(Beginning of Available records)

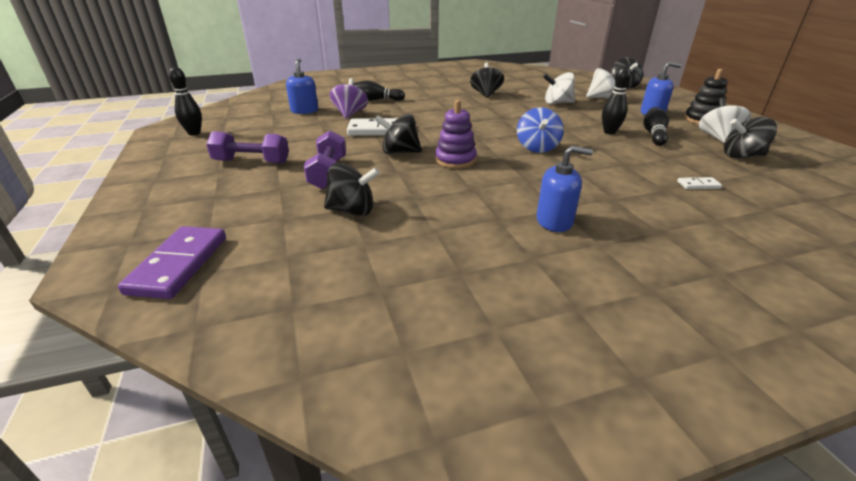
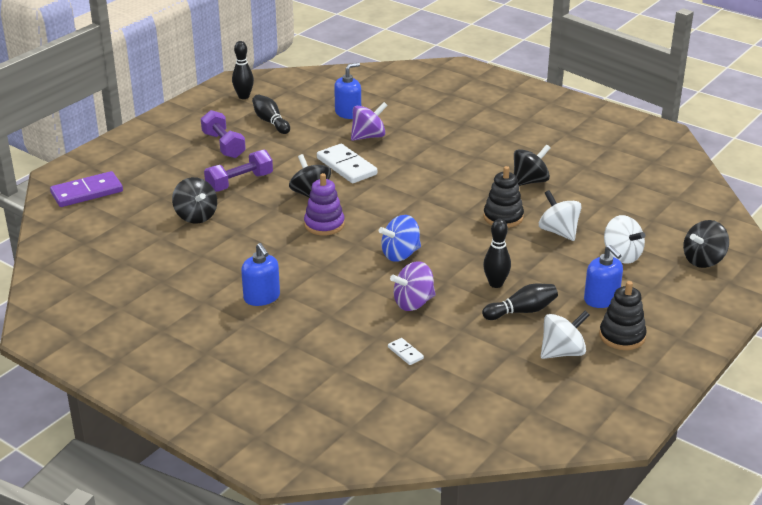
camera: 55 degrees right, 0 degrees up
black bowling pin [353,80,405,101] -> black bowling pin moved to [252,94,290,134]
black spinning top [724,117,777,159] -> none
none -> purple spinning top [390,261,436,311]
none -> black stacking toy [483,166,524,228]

(End of Available records)

What you will do
Every line of the listing is to be repeated exactly, and the pictures are to be dropped.

Result below
camera: 55 degrees right, 0 degrees up
black bowling pin [353,80,405,101] -> black bowling pin moved to [252,94,290,134]
black spinning top [724,117,777,159] -> none
none -> purple spinning top [390,261,436,311]
none -> black stacking toy [483,166,524,228]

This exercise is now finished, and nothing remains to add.